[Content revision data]
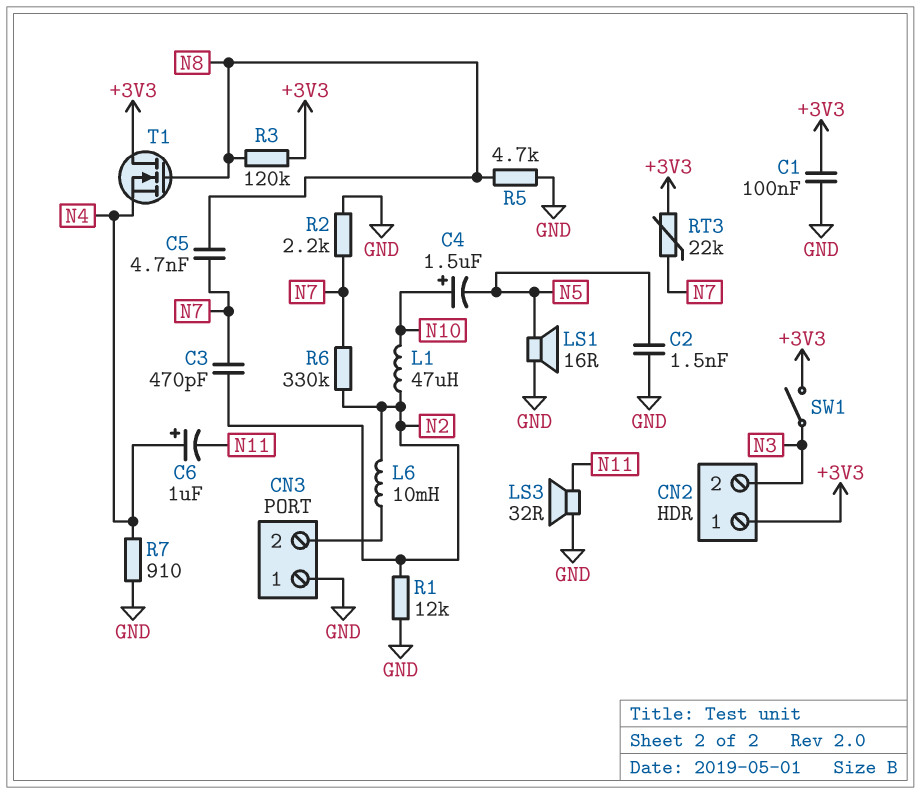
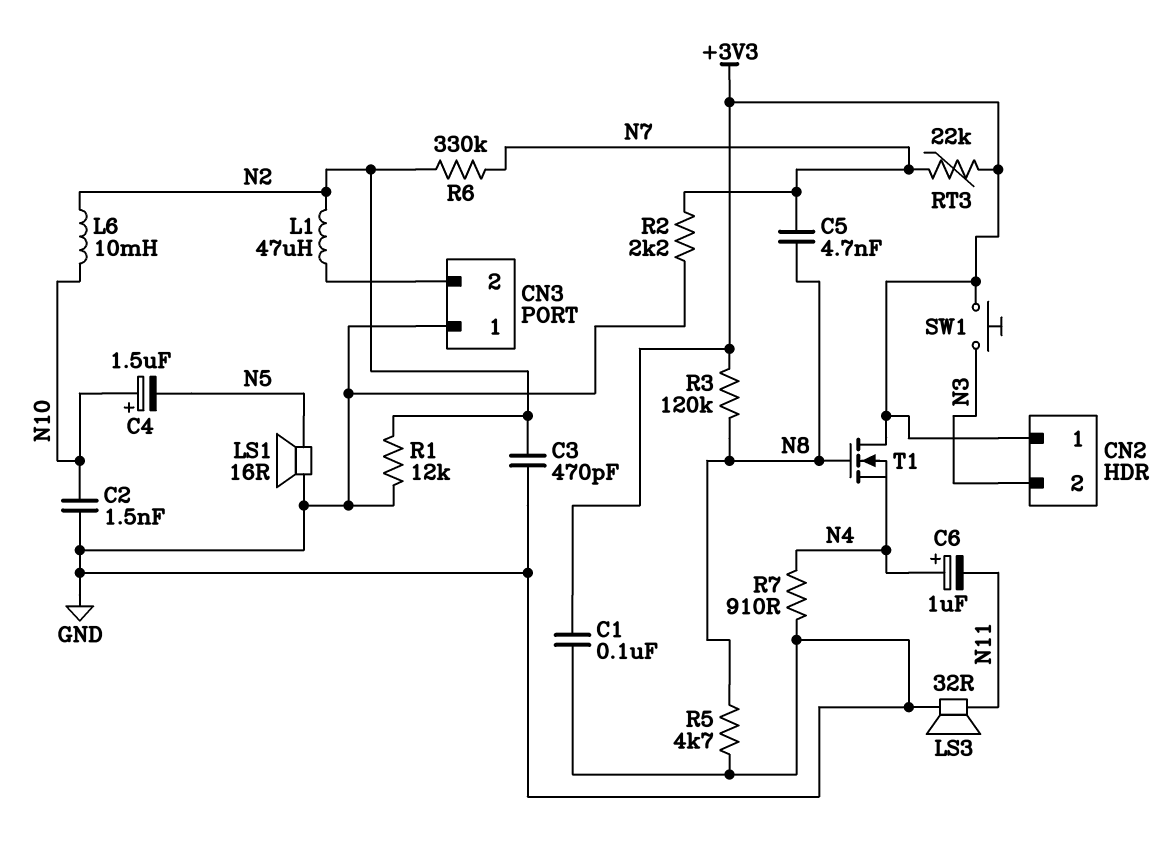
C2: 1.5nF (GND, N5) -> 1.5nF (GND, N10)
C3: 470pF (N2, N7) -> 470pF (GND, N2)
L1: 47uH (N2, N10) -> 47uH (CN3/2, N2)
L6: 10mH (CN3/2, N2) -> 10mH (N2, N10)
SW1: switch (+3V3, N3) -> button (+3V3, N3)

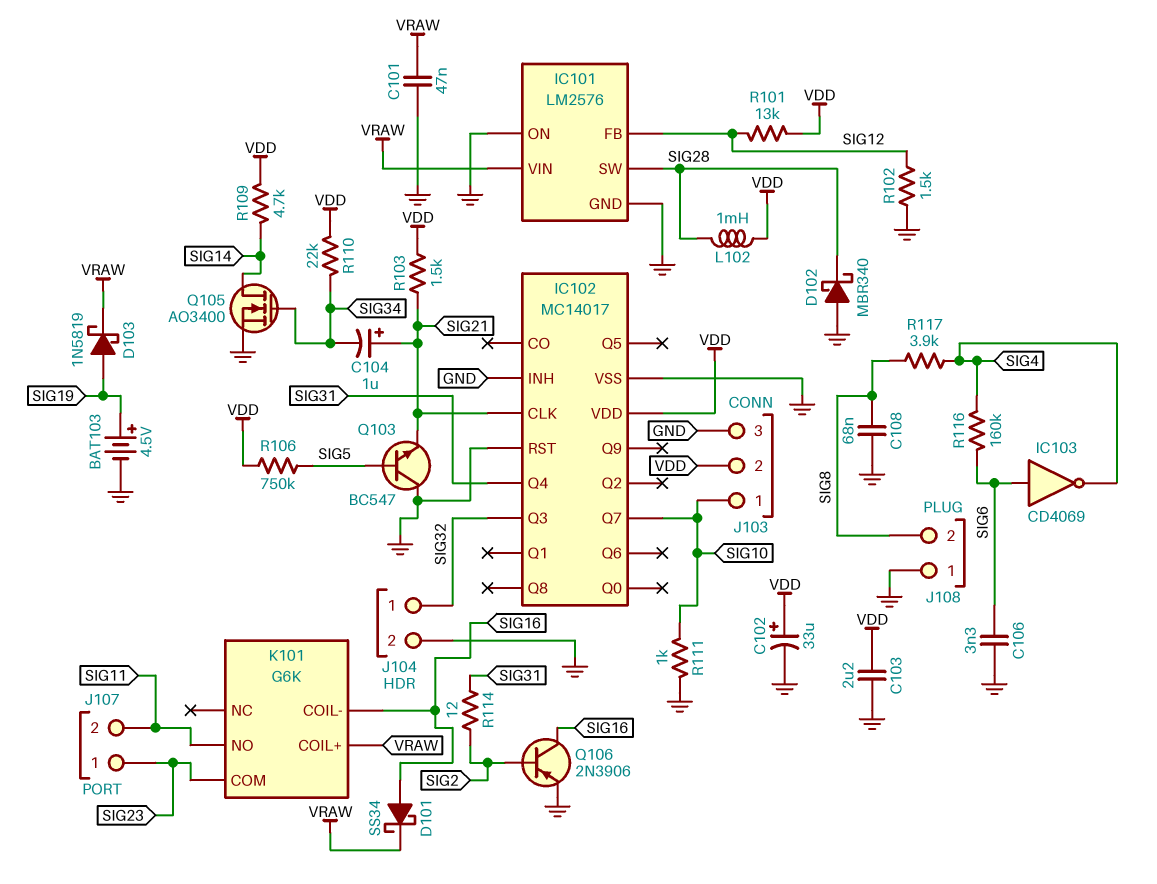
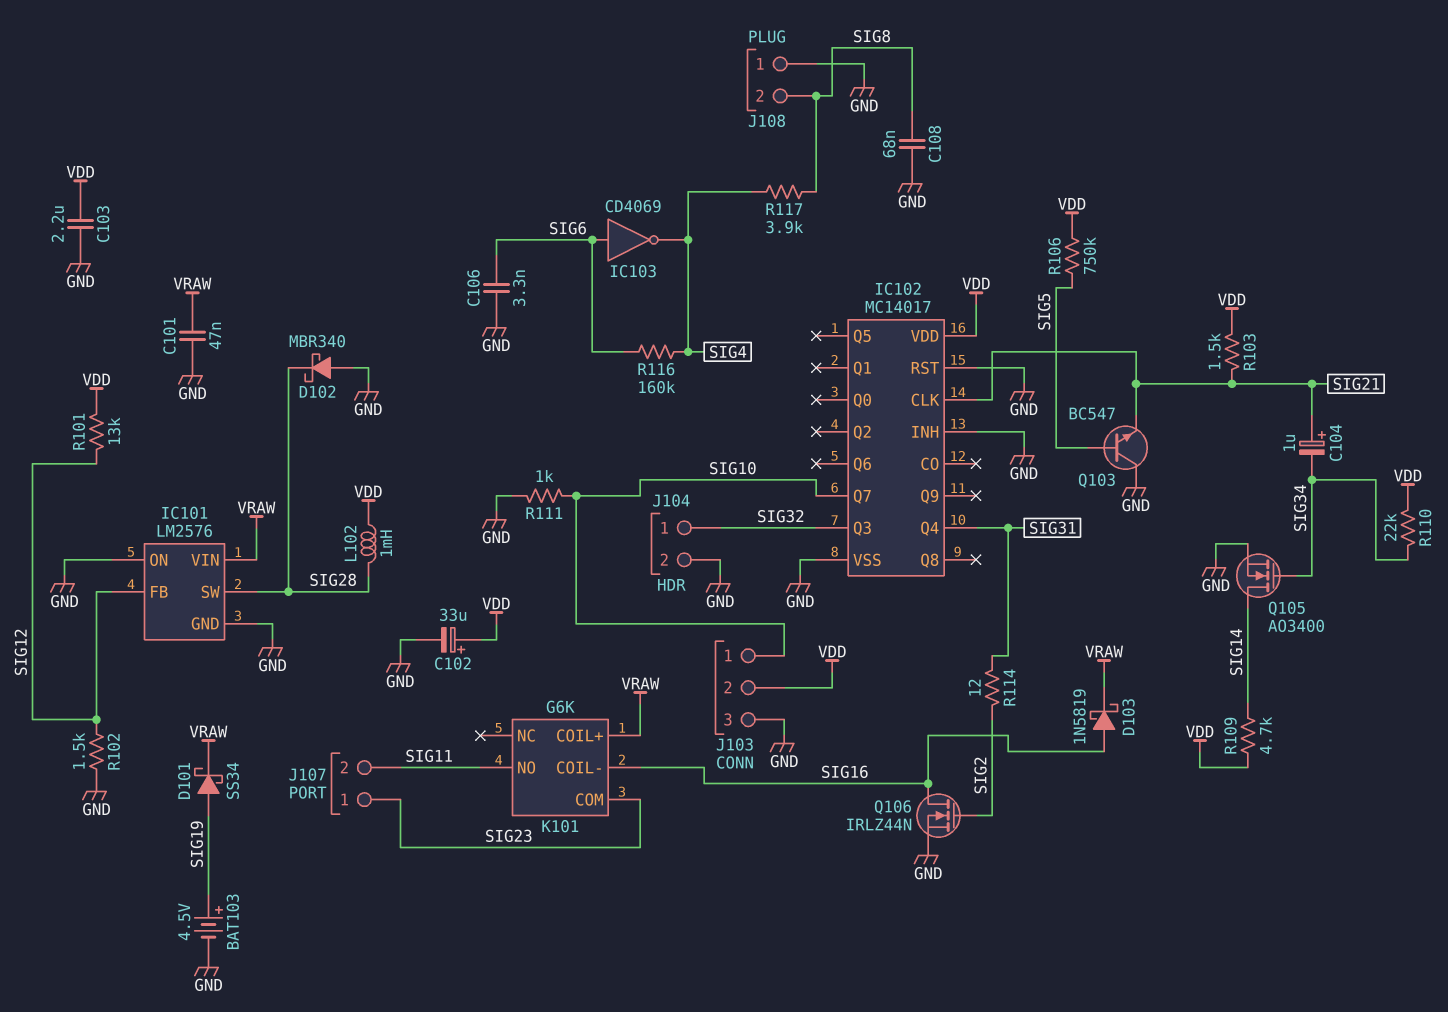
D101: schottky SS34 (A SIG16, K VRAW) -> schottky SS34 (A SIG19, K VRAW)
D103: schottky 1N5819 (A SIG19, K VRAW) -> schottky 1N5819 (A SIG16, K VRAW)
Q106: PNP 2N3906 (B SIG2, C SIG16, E GND) -> NMOS IRLZ44N (G SIG2, D SIG16, S GND)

■ **Task requirements**:
Copy every line from the data that includes the string "VRAW".

■ **Solution for this task**:
D101: schottky SS34 (A SIG16, K VRAW) -> schottky SS34 (A SIG19, K VRAW)
D103: schottky 1N5819 (A SIG19, K VRAW) -> schottky 1N5819 (A SIG16, K VRAW)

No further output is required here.